START Extracted data

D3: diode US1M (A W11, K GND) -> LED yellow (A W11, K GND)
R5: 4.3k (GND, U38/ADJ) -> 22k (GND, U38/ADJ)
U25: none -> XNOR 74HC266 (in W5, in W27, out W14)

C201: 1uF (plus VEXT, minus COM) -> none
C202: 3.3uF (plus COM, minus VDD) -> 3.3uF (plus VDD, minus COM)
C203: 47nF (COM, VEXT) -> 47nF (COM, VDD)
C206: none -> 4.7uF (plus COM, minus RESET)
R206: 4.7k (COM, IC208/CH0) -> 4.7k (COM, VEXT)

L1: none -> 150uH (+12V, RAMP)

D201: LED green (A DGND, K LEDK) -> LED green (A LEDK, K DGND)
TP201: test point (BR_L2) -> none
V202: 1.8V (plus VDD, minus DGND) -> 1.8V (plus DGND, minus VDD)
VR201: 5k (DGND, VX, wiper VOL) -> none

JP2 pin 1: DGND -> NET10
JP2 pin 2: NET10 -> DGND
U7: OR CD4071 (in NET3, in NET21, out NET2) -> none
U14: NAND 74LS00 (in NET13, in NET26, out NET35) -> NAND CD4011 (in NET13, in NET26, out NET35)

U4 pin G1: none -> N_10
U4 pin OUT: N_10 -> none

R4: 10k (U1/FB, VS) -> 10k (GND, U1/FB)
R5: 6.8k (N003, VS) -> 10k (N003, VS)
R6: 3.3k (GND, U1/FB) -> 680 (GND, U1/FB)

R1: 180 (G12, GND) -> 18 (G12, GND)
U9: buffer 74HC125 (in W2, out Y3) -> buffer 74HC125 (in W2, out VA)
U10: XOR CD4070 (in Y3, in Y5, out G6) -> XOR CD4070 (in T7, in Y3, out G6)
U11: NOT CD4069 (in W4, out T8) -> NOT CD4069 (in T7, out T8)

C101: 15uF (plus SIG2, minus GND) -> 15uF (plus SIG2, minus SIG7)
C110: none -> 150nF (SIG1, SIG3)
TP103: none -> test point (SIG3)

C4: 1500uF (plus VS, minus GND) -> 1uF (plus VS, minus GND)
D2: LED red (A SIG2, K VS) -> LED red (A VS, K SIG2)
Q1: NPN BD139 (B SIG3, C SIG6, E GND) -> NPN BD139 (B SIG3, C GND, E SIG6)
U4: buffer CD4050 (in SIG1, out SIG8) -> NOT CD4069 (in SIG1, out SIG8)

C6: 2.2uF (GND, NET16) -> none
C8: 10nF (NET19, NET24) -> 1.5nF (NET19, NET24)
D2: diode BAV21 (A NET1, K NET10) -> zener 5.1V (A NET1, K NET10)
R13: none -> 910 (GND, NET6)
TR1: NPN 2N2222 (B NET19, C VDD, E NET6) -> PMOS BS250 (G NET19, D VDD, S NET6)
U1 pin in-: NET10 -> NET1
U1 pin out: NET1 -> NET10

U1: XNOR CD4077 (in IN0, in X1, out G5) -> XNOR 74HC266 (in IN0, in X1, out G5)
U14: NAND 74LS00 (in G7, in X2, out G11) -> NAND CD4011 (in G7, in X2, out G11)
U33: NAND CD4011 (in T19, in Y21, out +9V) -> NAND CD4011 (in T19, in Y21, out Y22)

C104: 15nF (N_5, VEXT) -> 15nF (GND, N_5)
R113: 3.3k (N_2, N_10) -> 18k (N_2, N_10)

END Extracted data

(What the exercise asks) The expected output is exactly the lines of the listing above between the line holding "R1: 180 (G12, GND) -> 18 (G12, GND)" and the line holding "U1 pin out: NET1 -> NET10", inclusive.

(Exercise answer)
R1: 180 (G12, GND) -> 18 (G12, GND)
U9: buffer 74HC125 (in W2, out Y3) -> buffer 74HC125 (in W2, out VA)
U10: XOR CD4070 (in Y3, in Y5, out G6) -> XOR CD4070 (in T7, in Y3, out G6)
U11: NOT CD4069 (in W4, out T8) -> NOT CD4069 (in T7, out T8)

C101: 15uF (plus SIG2, minus GND) -> 15uF (plus SIG2, minus SIG7)
C110: none -> 150nF (SIG1, SIG3)
TP103: none -> test point (SIG3)

C4: 1500uF (plus VS, minus GND) -> 1uF (plus VS, minus GND)
D2: LED red (A SIG2, K VS) -> LED red (A VS, K SIG2)
Q1: NPN BD139 (B SIG3, C SIG6, E GND) -> NPN BD139 (B SIG3, C GND, E SIG6)
U4: buffer CD4050 (in SIG1, out SIG8) -> NOT CD4069 (in SIG1, out SIG8)

C6: 2.2uF (GND, NET16) -> none
C8: 10nF (NET19, NET24) -> 1.5nF (NET19, NET24)
D2: diode BAV21 (A NET1, K NET10) -> zener 5.1V (A NET1, K NET10)
R13: none -> 910 (GND, NET6)
TR1: NPN 2N2222 (B NET19, C VDD, E NET6) -> PMOS BS250 (G NET19, D VDD, S NET6)
U1 pin in-: NET10 -> NET1
U1 pin out: NET1 -> NET10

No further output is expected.